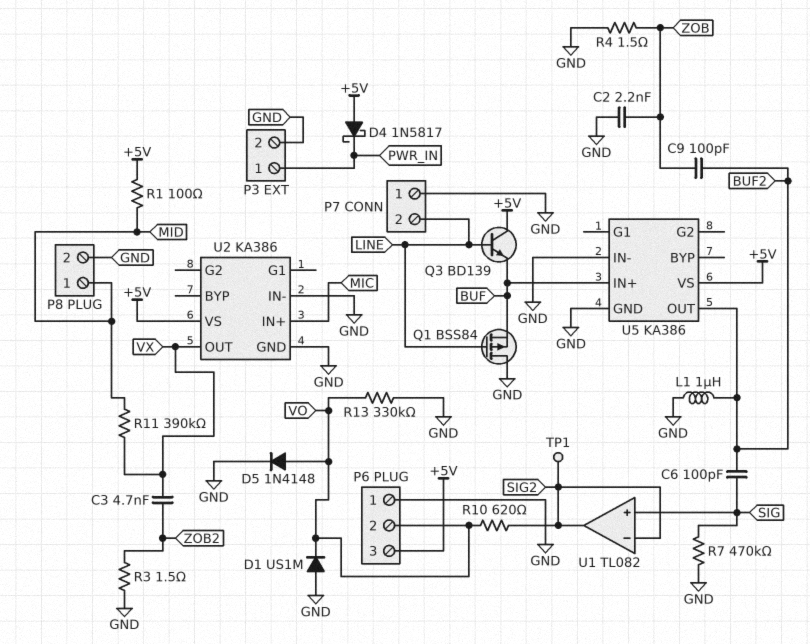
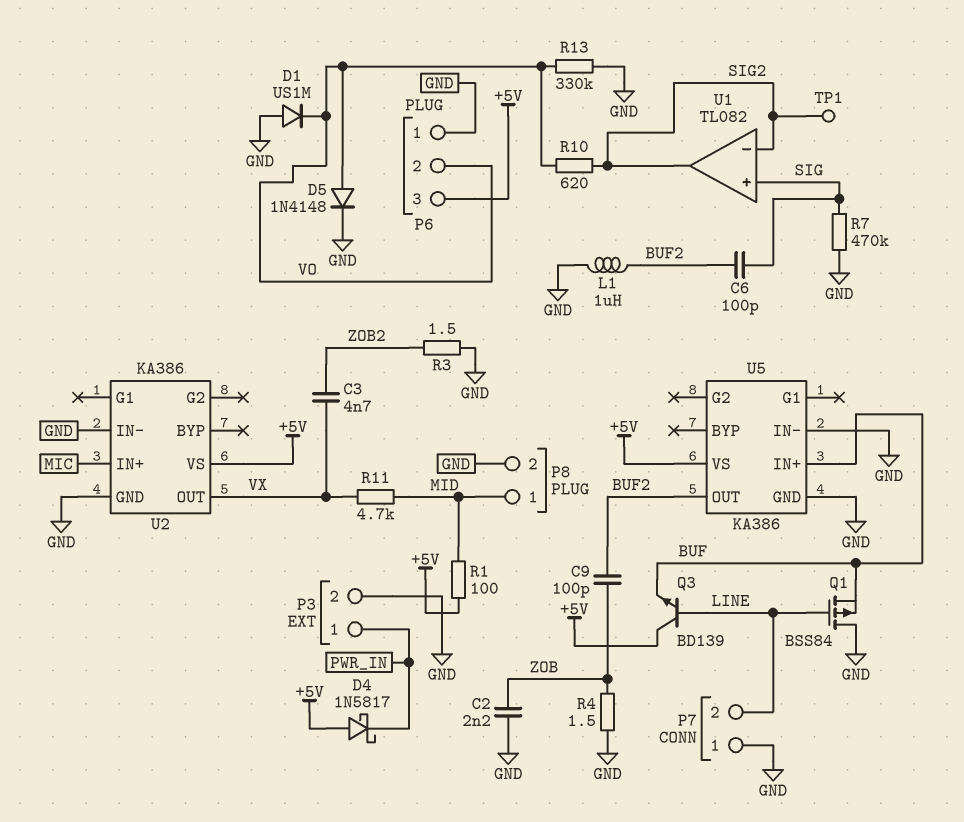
R11: 390k (MID, VX) -> 4.7k (MID, VX)

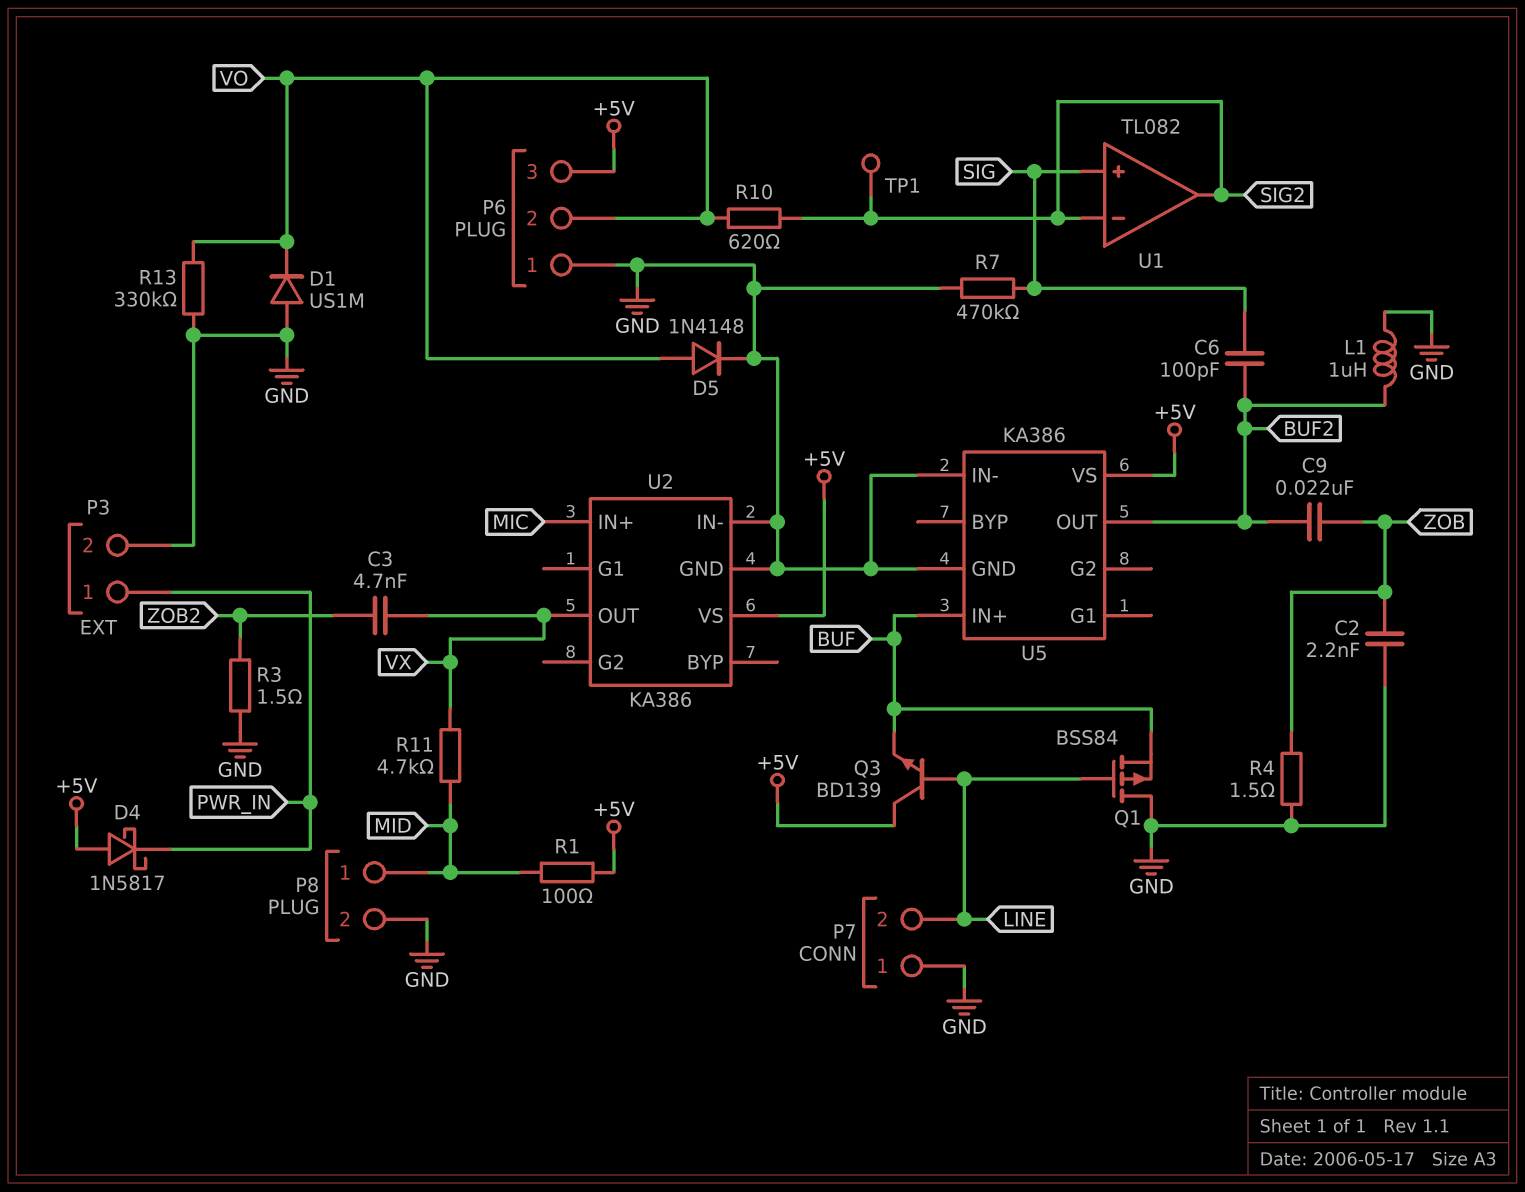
C9: 100pF (BUF2, ZOB) -> 22nF (BUF2, ZOB)

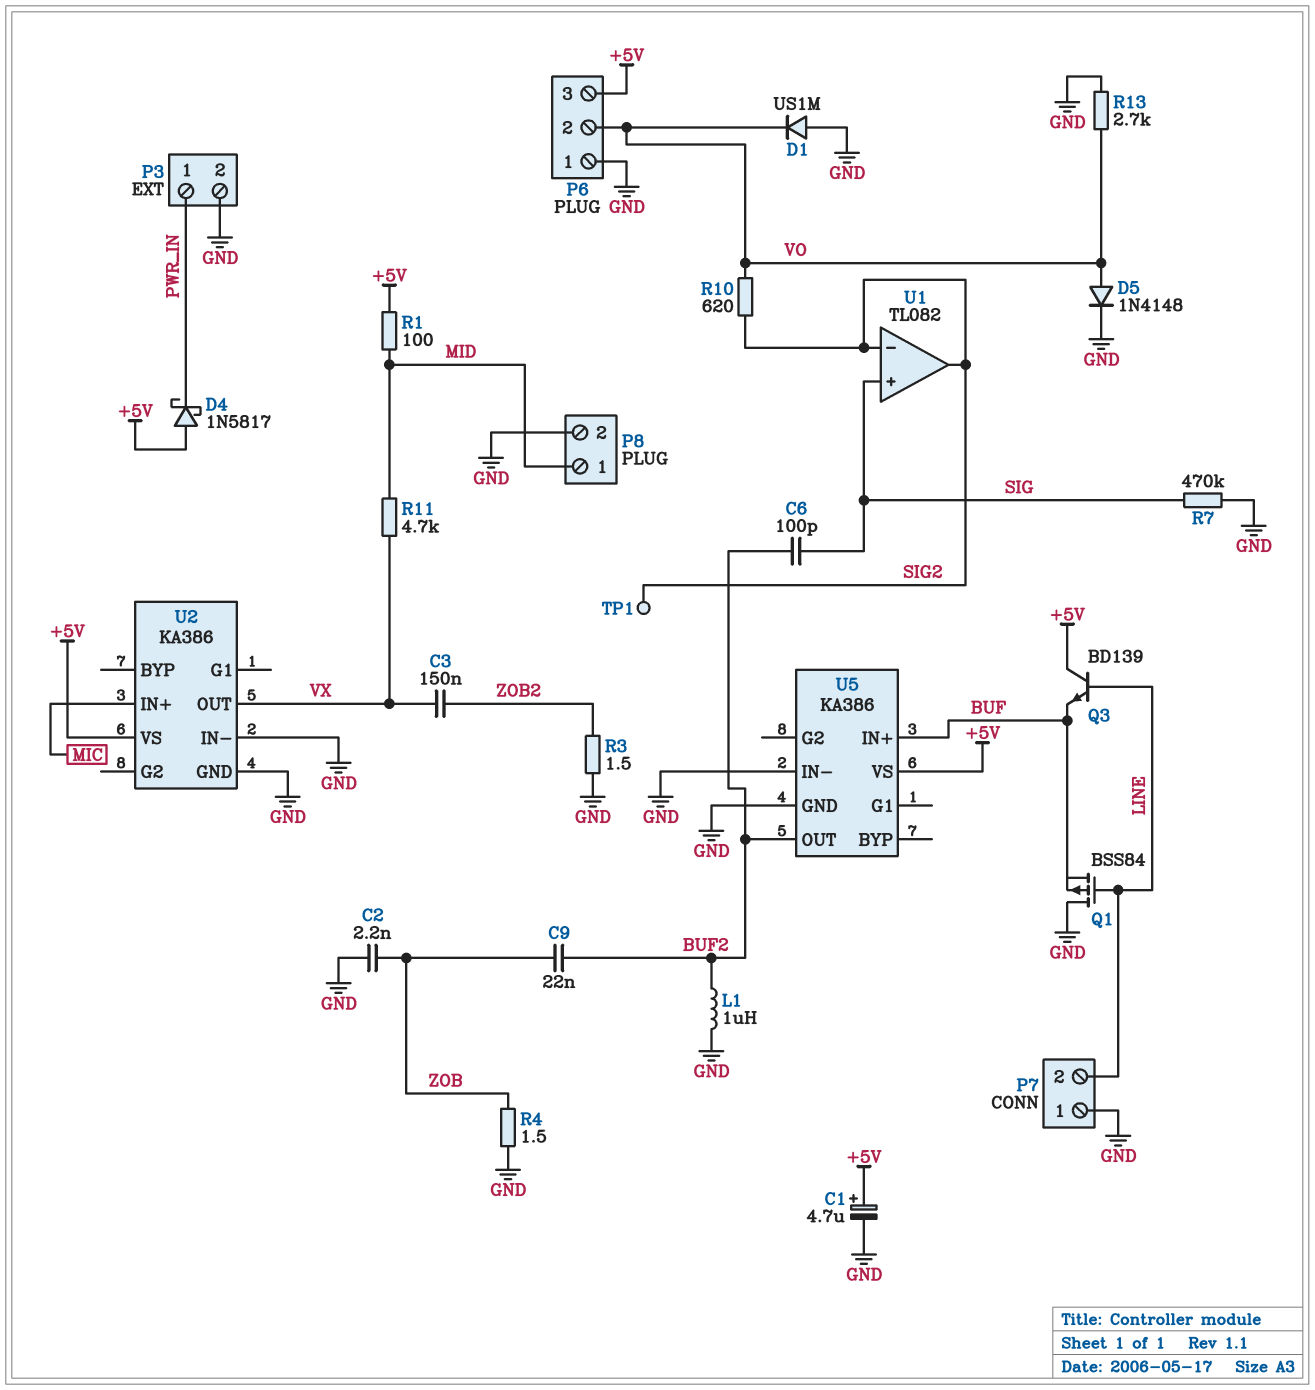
C1: none -> 4.7uF (plus +5V, minus GND)
C3: 4.7nF (VX, ZOB2) -> 150nF (VX, ZOB2)
R13: 330k (GND, VO) -> 2.7k (GND, VO)

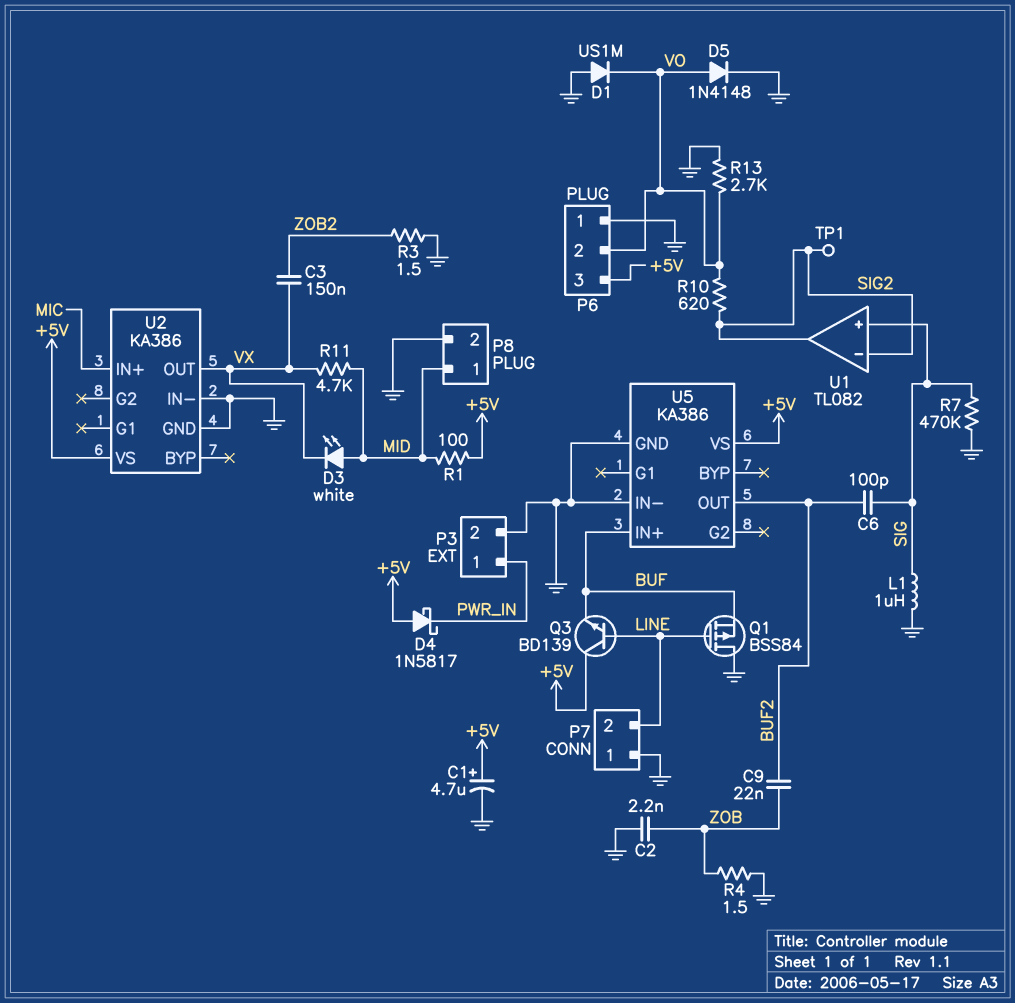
D3: none -> LED white (A MID, K VX)
L1: 1uH (BUF2, GND) -> 1uH (GND, SIG)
_ _ _ _ _
- **The problem**
Output all lines above precisely. Pictures are to be left out.

- **Output below**
R11: 390k (MID, VX) -> 4.7k (MID, VX)

C9: 100pF (BUF2, ZOB) -> 22nF (BUF2, ZOB)

C1: none -> 4.7uF (plus +5V, minus GND)
C3: 4.7nF (VX, ZOB2) -> 150nF (VX, ZOB2)
R13: 330k (GND, VO) -> 2.7k (GND, VO)

D3: none -> LED white (A MID, K VX)
L1: 1uH (BUF2, GND) -> 1uH (GND, SIG)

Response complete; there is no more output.